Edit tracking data
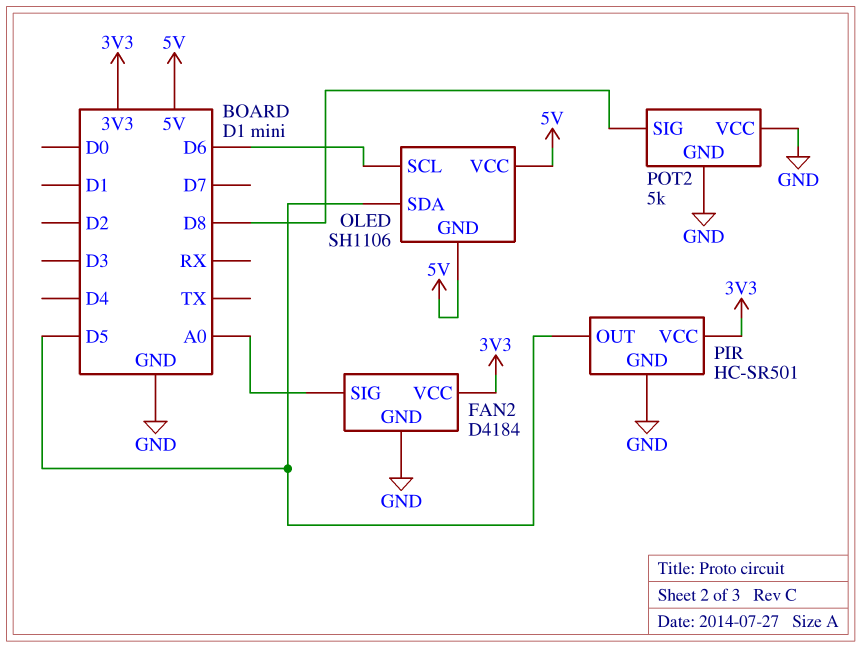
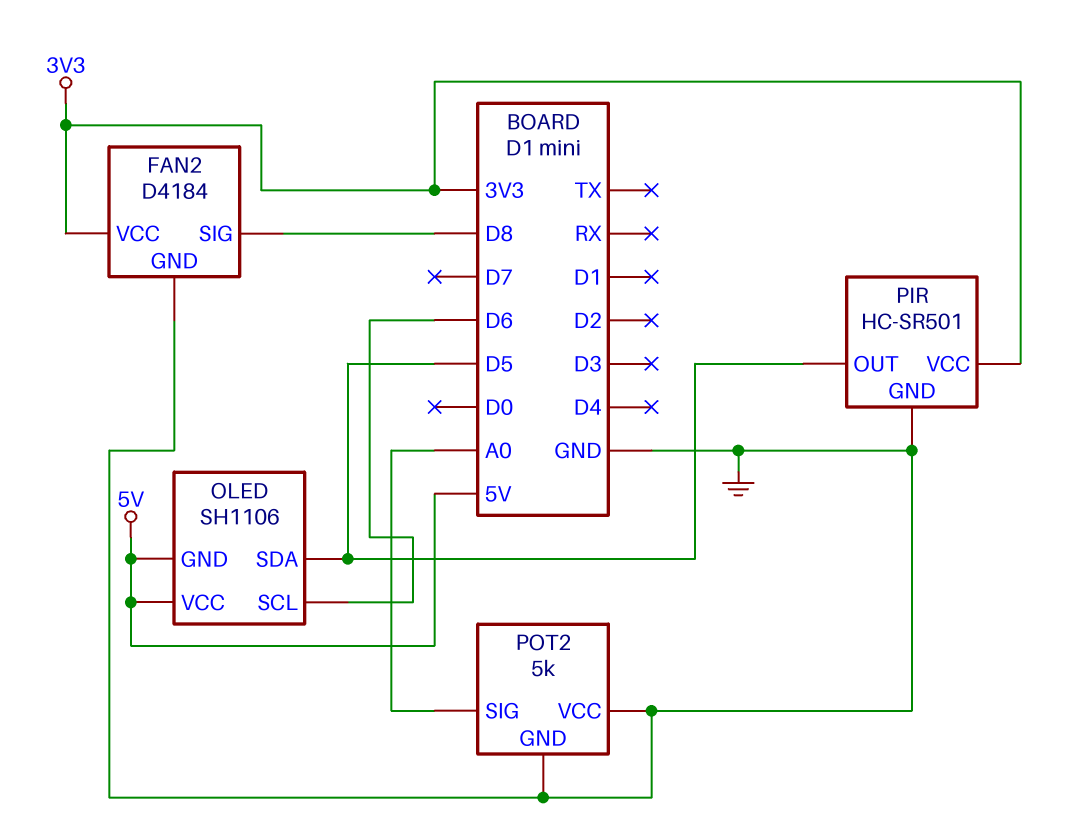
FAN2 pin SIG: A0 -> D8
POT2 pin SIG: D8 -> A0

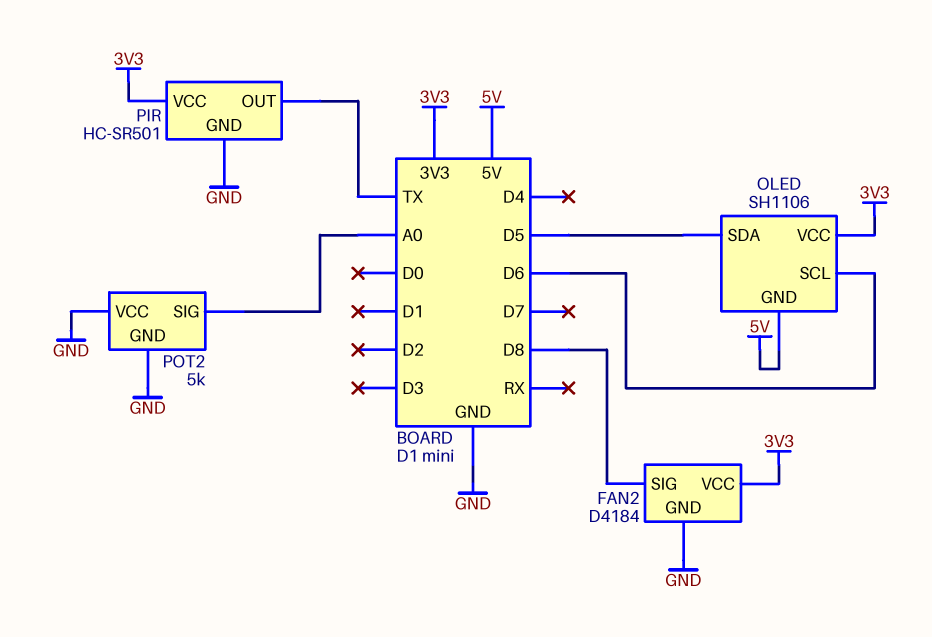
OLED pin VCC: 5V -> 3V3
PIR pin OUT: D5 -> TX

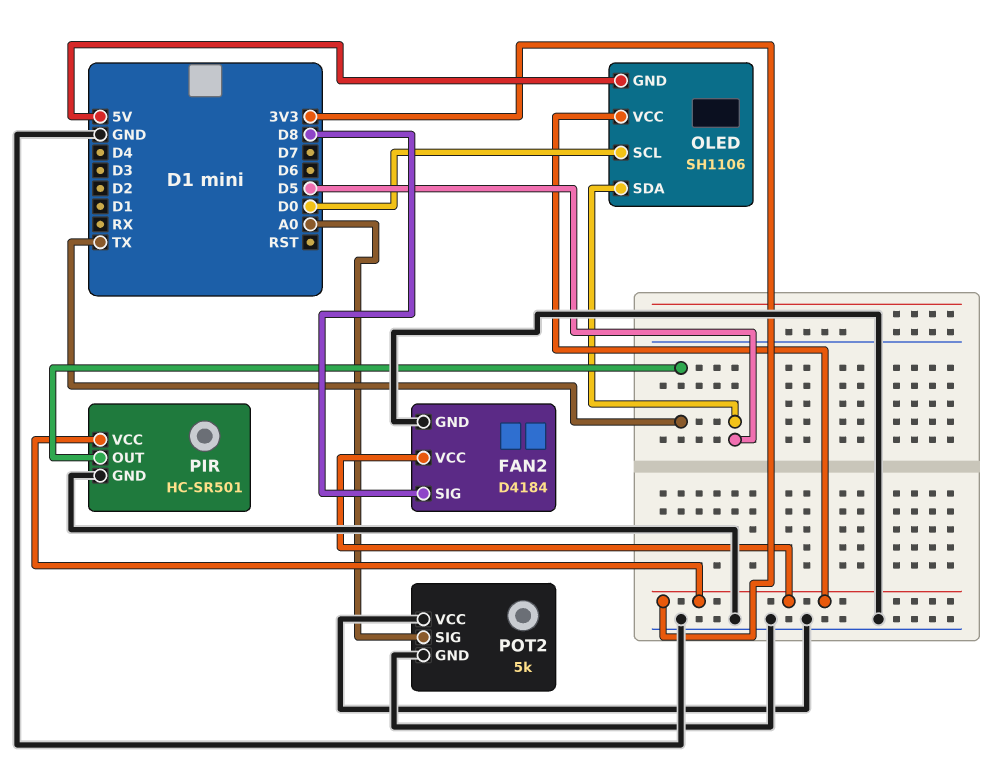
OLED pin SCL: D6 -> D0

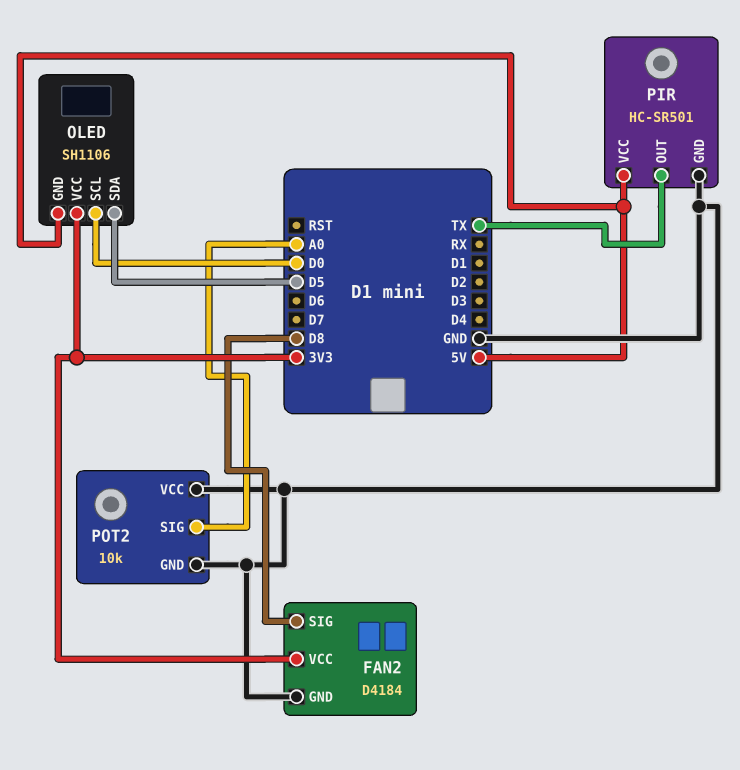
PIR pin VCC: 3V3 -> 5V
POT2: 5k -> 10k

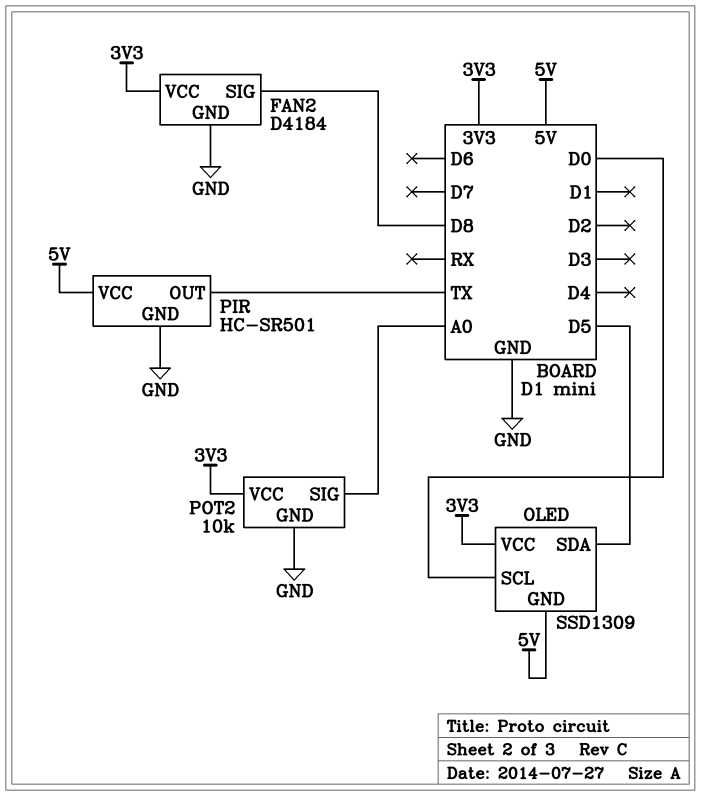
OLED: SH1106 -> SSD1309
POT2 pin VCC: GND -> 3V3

Assigned task |
Go through the records, tally the lines holding the word "OLED", and give only the tally.

Exercise result |
3